▸ **ABOUT THIS TASK**:
Your answer should be the lines of the listing that contain the word "parking".

Segment Open

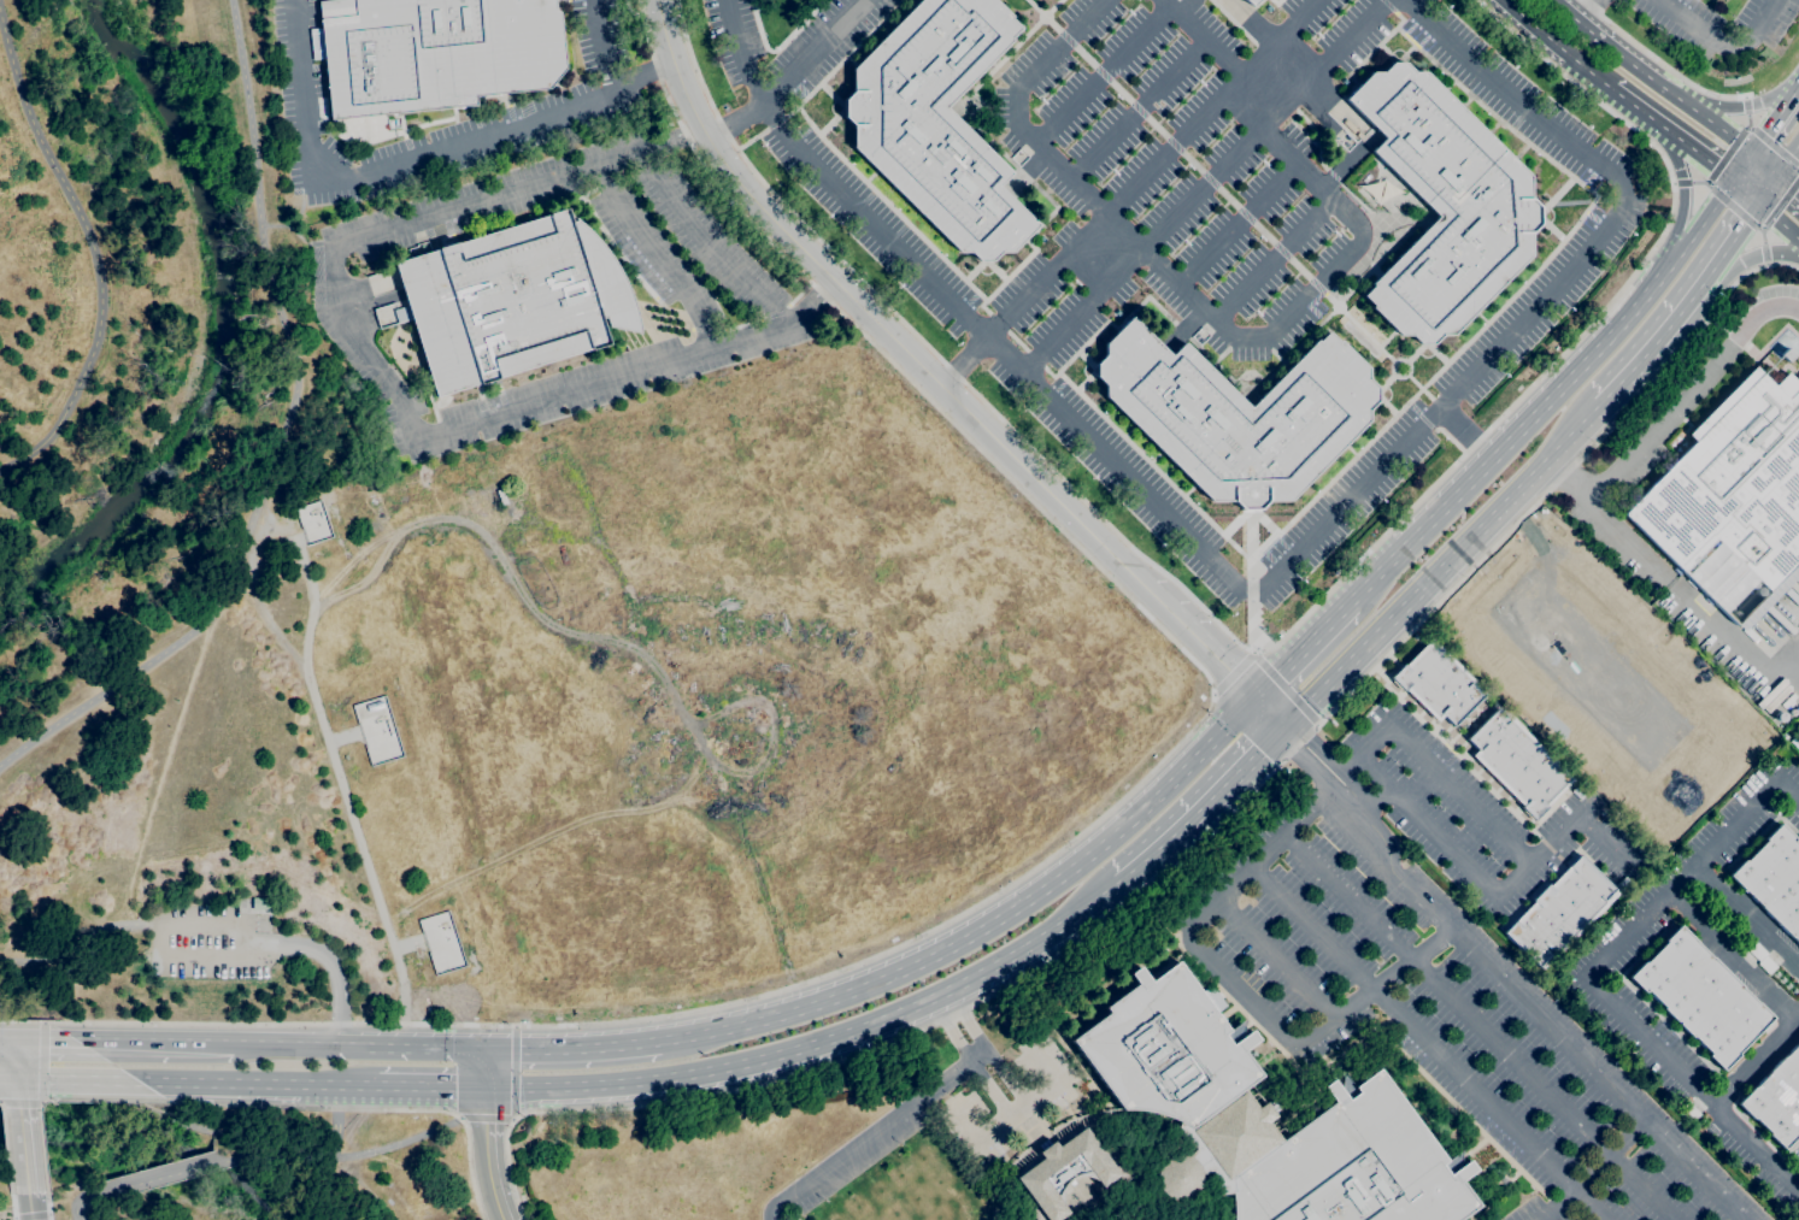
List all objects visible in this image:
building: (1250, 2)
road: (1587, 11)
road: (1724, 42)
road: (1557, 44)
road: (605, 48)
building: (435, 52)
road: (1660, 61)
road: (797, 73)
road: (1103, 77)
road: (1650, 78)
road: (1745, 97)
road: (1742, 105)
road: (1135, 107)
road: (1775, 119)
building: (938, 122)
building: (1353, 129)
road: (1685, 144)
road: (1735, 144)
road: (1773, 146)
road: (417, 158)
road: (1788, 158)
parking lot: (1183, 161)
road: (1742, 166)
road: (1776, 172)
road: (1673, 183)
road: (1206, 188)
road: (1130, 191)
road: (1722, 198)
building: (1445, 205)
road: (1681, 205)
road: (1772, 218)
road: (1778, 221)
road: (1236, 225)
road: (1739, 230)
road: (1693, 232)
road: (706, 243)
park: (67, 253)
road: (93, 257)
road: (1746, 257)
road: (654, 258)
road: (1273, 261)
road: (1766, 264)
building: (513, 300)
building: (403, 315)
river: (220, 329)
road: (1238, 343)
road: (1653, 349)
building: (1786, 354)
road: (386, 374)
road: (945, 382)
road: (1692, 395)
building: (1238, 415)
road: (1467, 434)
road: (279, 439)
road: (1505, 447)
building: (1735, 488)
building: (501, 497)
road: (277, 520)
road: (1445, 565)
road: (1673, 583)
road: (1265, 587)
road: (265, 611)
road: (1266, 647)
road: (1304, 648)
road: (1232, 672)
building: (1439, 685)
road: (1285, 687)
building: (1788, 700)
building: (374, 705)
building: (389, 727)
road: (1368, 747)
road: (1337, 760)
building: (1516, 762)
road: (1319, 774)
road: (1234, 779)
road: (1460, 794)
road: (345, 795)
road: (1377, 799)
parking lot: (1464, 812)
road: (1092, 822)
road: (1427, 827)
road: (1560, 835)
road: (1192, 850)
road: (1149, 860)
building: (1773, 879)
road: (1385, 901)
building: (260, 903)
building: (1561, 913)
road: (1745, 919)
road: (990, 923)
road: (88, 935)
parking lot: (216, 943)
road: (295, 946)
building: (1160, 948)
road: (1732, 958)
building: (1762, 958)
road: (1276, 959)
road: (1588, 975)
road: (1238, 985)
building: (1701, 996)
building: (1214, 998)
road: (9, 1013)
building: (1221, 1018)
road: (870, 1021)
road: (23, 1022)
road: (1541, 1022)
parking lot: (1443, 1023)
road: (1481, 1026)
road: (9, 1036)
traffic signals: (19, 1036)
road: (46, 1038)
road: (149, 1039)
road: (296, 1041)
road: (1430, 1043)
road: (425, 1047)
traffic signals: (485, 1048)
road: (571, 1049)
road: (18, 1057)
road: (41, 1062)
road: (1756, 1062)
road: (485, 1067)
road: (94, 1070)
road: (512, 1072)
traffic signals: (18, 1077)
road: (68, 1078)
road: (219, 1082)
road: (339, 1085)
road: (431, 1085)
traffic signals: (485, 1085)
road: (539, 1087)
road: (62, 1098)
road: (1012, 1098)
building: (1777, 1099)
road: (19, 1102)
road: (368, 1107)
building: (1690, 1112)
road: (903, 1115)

Segment Closed

▸ **SOLUTION**:
parking lot: (1183, 161)
parking lot: (1464, 812)
parking lot: (216, 943)
parking lot: (1443, 1023)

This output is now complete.